[Material for this exercise — start]

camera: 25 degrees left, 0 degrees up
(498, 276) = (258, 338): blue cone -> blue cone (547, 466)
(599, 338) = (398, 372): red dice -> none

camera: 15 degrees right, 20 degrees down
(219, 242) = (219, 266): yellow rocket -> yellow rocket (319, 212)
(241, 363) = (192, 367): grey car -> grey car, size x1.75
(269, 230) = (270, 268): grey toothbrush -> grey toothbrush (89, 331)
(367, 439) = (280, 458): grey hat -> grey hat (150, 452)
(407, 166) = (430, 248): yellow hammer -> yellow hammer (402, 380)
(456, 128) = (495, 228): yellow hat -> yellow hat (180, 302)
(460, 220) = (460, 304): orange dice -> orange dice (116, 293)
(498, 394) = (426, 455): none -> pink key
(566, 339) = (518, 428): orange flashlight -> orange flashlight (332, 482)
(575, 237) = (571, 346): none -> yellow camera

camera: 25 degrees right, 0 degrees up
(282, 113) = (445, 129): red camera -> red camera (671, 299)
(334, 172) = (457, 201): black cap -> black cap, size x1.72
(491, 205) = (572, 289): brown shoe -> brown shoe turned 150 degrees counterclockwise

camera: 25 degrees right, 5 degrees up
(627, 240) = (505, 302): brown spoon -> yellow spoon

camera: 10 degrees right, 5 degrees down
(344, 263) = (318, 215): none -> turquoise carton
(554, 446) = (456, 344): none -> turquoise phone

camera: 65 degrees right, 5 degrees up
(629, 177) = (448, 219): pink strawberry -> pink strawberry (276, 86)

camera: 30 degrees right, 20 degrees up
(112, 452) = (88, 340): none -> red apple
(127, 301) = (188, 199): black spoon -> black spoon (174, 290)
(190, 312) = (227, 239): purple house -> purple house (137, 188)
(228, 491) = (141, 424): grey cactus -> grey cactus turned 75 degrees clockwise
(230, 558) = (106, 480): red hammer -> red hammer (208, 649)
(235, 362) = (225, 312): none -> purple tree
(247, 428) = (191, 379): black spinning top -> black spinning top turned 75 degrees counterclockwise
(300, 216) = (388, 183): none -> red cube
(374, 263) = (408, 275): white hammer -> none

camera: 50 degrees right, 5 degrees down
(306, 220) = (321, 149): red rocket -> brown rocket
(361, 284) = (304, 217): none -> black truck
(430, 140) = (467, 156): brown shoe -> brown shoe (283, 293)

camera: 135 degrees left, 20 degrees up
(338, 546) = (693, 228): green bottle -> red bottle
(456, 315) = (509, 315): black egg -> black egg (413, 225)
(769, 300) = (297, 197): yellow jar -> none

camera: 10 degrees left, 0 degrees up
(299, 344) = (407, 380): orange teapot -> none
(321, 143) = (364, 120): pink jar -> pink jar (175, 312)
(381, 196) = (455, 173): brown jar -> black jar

[Material for this exercise — finish]

Copy each record above so that no word or mark differs.

**Answer:**
camera: 25 degrees left, 0 degrees up
(498, 276) = (258, 338): blue cone -> blue cone (547, 466)
(599, 338) = (398, 372): red dice -> none

camera: 15 degrees right, 20 degrees down
(219, 242) = (219, 266): yellow rocket -> yellow rocket (319, 212)
(241, 363) = (192, 367): grey car -> grey car, size x1.75
(269, 230) = (270, 268): grey toothbrush -> grey toothbrush (89, 331)
(367, 439) = (280, 458): grey hat -> grey hat (150, 452)
(407, 166) = (430, 248): yellow hammer -> yellow hammer (402, 380)
(456, 128) = (495, 228): yellow hat -> yellow hat (180, 302)
(460, 220) = (460, 304): orange dice -> orange dice (116, 293)
(498, 394) = (426, 455): none -> pink key
(566, 339) = (518, 428): orange flashlight -> orange flashlight (332, 482)
(575, 237) = (571, 346): none -> yellow camera

camera: 25 degrees right, 0 degrees up
(282, 113) = (445, 129): red camera -> red camera (671, 299)
(334, 172) = (457, 201): black cap -> black cap, size x1.72
(491, 205) = (572, 289): brown shoe -> brown shoe turned 150 degrees counterclockwise

camera: 25 degrees right, 5 degrees up
(627, 240) = (505, 302): brown spoon -> yellow spoon

camera: 10 degrees right, 5 degrees down
(344, 263) = (318, 215): none -> turquoise carton
(554, 446) = (456, 344): none -> turquoise phone

camera: 65 degrees right, 5 degrees up
(629, 177) = (448, 219): pink strawberry -> pink strawberry (276, 86)

camera: 30 degrees right, 20 degrees up
(112, 452) = (88, 340): none -> red apple
(127, 301) = (188, 199): black spoon -> black spoon (174, 290)
(190, 312) = (227, 239): purple house -> purple house (137, 188)
(228, 491) = (141, 424): grey cactus -> grey cactus turned 75 degrees clockwise
(230, 558) = (106, 480): red hammer -> red hammer (208, 649)
(235, 362) = (225, 312): none -> purple tree
(247, 428) = (191, 379): black spinning top -> black spinning top turned 75 degrees counterclockwise
(300, 216) = (388, 183): none -> red cube
(374, 263) = (408, 275): white hammer -> none

camera: 50 degrees right, 5 degrees down
(306, 220) = (321, 149): red rocket -> brown rocket
(361, 284) = (304, 217): none -> black truck
(430, 140) = (467, 156): brown shoe -> brown shoe (283, 293)

camera: 135 degrees left, 20 degrees up
(338, 546) = (693, 228): green bottle -> red bottle
(456, 315) = (509, 315): black egg -> black egg (413, 225)
(769, 300) = (297, 197): yellow jar -> none

camera: 10 degrees left, 0 degrees up
(299, 344) = (407, 380): orange teapot -> none
(321, 143) = (364, 120): pink jar -> pink jar (175, 312)
(381, 196) = (455, 173): brown jar -> black jar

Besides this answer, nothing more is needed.